TASK ITEM: Across all lines of the entries, tally those with the word "MATRIX" in them. The reply is the tally, by itself.

DATA PROVIDED:
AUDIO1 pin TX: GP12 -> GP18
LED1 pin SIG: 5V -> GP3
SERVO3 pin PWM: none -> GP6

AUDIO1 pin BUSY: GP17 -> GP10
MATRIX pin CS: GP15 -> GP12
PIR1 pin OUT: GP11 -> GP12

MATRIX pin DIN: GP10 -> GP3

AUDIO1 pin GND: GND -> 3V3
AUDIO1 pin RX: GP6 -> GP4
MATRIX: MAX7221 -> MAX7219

WRITTEN SOLUTION: 3